┏━━

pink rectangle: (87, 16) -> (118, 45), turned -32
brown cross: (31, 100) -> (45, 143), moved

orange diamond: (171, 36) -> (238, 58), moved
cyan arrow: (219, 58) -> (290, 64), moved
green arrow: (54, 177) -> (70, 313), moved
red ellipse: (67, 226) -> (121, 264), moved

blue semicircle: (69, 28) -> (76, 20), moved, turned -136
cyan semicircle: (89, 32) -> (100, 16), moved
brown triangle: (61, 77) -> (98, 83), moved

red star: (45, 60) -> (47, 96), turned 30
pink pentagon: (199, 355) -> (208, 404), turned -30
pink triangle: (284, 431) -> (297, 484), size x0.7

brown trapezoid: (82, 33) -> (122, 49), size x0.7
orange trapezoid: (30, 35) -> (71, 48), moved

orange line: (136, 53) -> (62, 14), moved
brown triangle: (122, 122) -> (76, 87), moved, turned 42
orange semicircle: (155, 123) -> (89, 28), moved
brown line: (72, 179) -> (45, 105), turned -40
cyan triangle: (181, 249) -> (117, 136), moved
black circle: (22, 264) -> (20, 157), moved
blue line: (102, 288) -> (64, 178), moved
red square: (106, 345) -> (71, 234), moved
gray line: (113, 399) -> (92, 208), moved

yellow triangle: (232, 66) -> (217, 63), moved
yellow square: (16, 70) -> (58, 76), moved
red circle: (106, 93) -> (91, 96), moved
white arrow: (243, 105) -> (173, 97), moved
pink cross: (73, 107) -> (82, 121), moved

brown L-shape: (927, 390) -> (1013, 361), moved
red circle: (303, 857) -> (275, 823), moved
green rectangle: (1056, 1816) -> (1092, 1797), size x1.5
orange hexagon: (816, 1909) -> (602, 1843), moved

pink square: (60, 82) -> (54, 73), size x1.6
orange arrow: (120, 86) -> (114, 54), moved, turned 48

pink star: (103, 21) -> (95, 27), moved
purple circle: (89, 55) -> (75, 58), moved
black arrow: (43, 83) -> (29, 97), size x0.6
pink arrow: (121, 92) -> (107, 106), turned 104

┗━━

**ACTIVITY:**
Beginning with the line holding "black circle: (22, 264) -> (20, 157), moved" and ending with the line holding "brown L-shape: (927, 390)", write out the stretch of material above exactly; add no further lines.

**FINISHED TASK:**
black circle: (22, 264) -> (20, 157), moved
blue line: (102, 288) -> (64, 178), moved
red square: (106, 345) -> (71, 234), moved
gray line: (113, 399) -> (92, 208), moved

yellow triangle: (232, 66) -> (217, 63), moved
yellow square: (16, 70) -> (58, 76), moved
red circle: (106, 93) -> (91, 96), moved
white arrow: (243, 105) -> (173, 97), moved
pink cross: (73, 107) -> (82, 121), moved

brown L-shape: (927, 390) -> (1013, 361), moved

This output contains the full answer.